──────── MATERIAL PROVIDED ────────

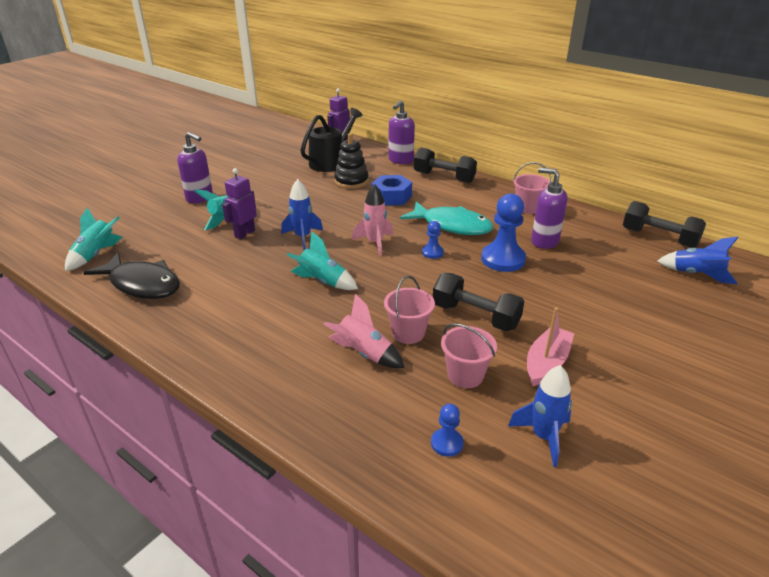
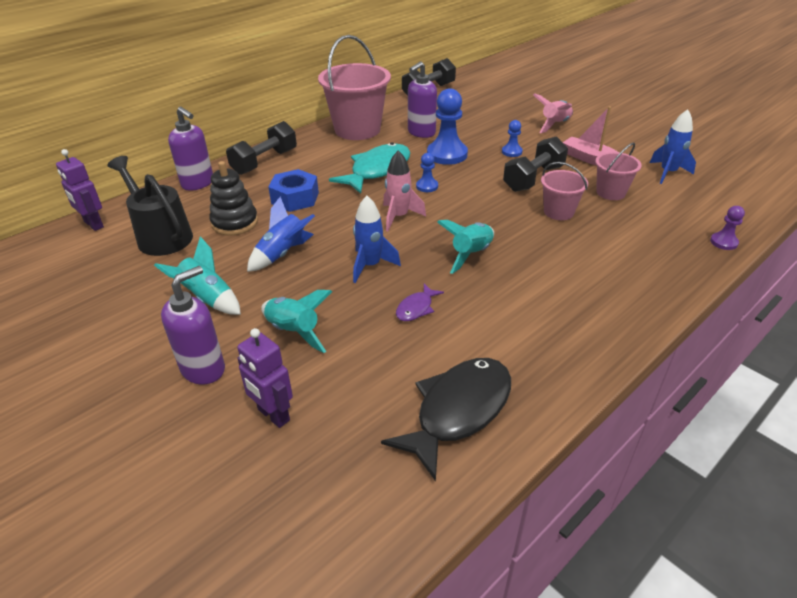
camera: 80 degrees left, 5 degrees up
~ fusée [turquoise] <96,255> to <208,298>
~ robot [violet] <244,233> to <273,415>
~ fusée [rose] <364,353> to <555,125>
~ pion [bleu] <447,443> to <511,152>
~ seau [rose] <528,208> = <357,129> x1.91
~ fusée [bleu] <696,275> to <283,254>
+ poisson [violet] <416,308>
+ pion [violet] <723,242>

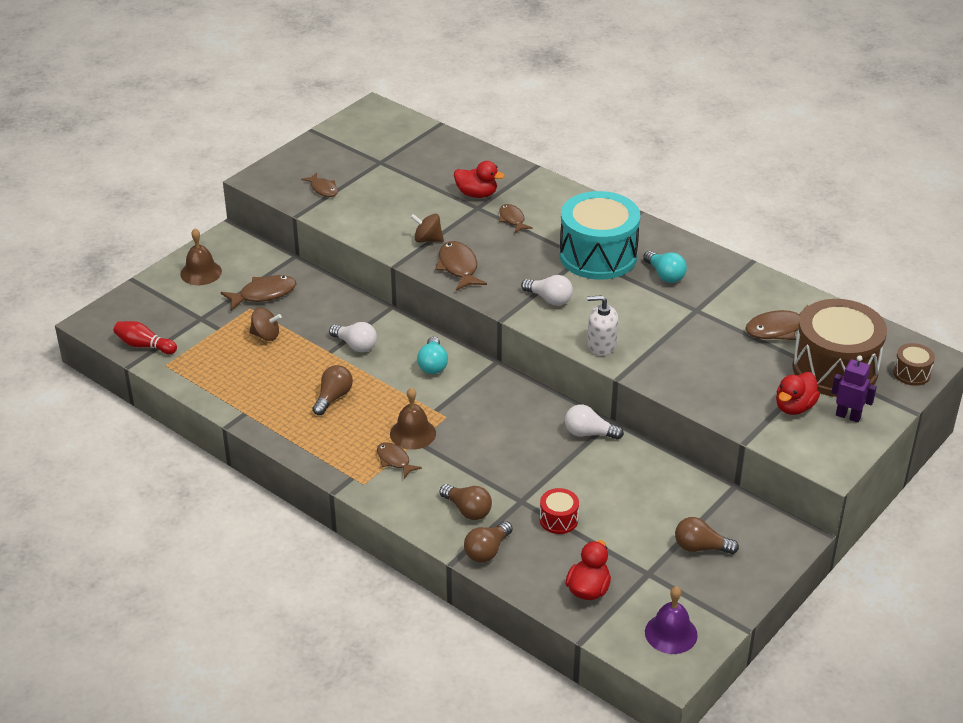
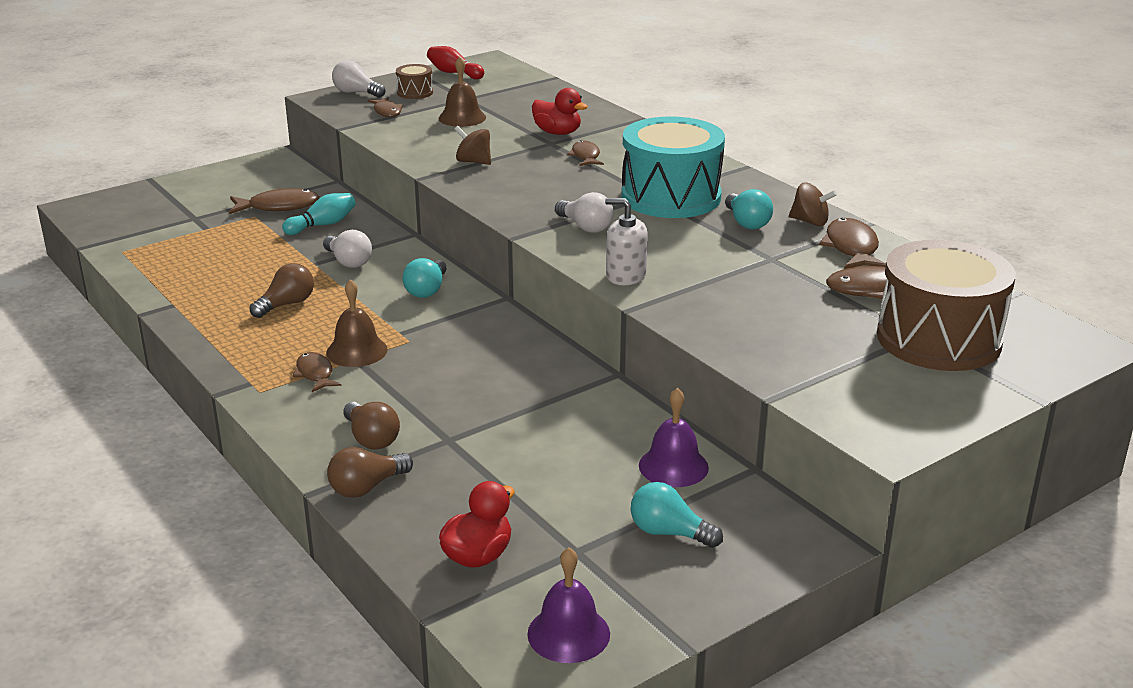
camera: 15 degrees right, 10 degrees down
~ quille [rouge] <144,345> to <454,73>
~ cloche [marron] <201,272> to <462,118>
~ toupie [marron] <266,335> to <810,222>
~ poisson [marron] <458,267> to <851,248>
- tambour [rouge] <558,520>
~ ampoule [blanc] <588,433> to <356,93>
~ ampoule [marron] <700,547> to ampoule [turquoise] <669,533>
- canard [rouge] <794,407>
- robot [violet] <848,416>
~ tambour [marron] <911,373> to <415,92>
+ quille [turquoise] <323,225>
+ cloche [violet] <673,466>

────────

WHAT YOU NEED TO DO
Output the listing above exactly, pictures omitted.

SOLUTION TO THIS PROBLEM
camera: 80 degrees left, 5 degrees up
~ fusée [turquoise] <96,255> to <208,298>
~ robot [violet] <244,233> to <273,415>
~ fusée [rose] <364,353> to <555,125>
~ pion [bleu] <447,443> to <511,152>
~ seau [rose] <528,208> = <357,129> x1.91
~ fusée [bleu] <696,275> to <283,254>
+ poisson [violet] <416,308>
+ pion [violet] <723,242>

camera: 15 degrees right, 10 degrees down
~ quille [rouge] <144,345> to <454,73>
~ cloche [marron] <201,272> to <462,118>
~ toupie [marron] <266,335> to <810,222>
~ poisson [marron] <458,267> to <851,248>
- tambour [rouge] <558,520>
~ ampoule [blanc] <588,433> to <356,93>
~ ampoule [marron] <700,547> to ampoule [turquoise] <669,533>
- canard [rouge] <794,407>
- robot [violet] <848,416>
~ tambour [marron] <911,373> to <415,92>
+ quille [turquoise] <323,225>
+ cloche [violet] <673,466>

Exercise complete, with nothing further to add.